# Prompt
For the entries below, report every line that includes the word "pink".

# The data
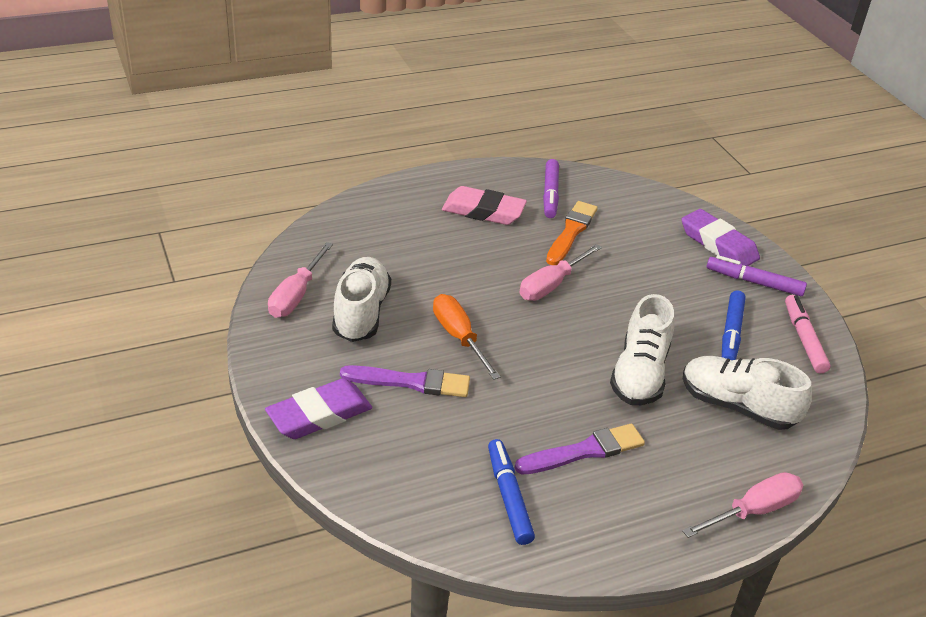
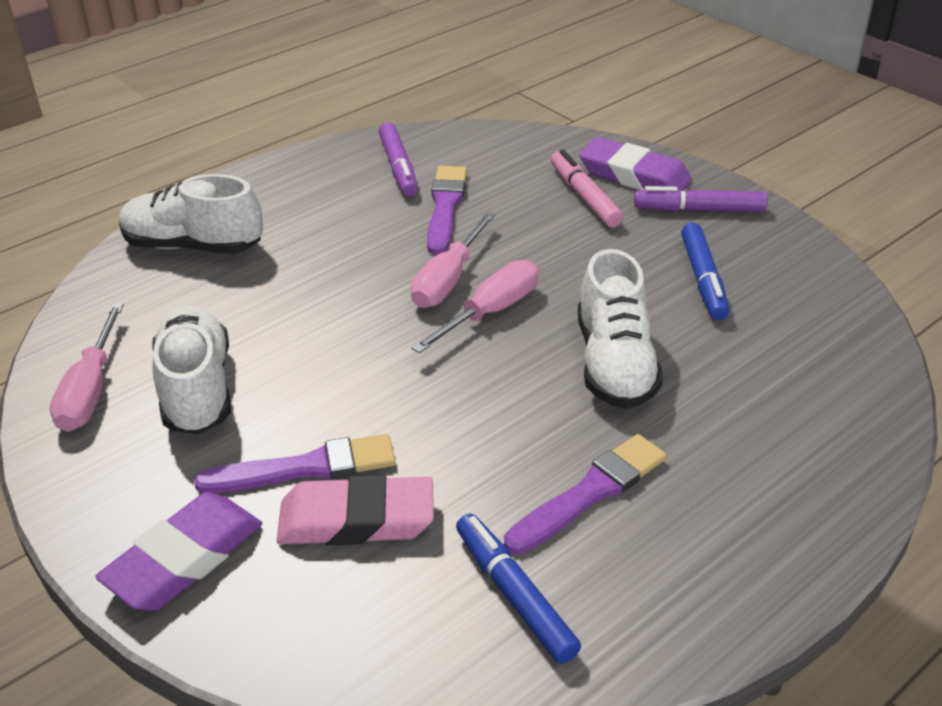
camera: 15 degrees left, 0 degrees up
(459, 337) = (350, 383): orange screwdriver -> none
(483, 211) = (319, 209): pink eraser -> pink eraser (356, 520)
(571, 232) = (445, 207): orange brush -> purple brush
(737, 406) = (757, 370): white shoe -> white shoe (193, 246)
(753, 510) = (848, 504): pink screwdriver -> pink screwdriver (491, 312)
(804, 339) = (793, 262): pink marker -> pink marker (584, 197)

# Problem solution
(483, 211) = (319, 209): pink eraser -> pink eraser (356, 520)
(753, 510) = (848, 504): pink screwdriver -> pink screwdriver (491, 312)
(804, 339) = (793, 262): pink marker -> pink marker (584, 197)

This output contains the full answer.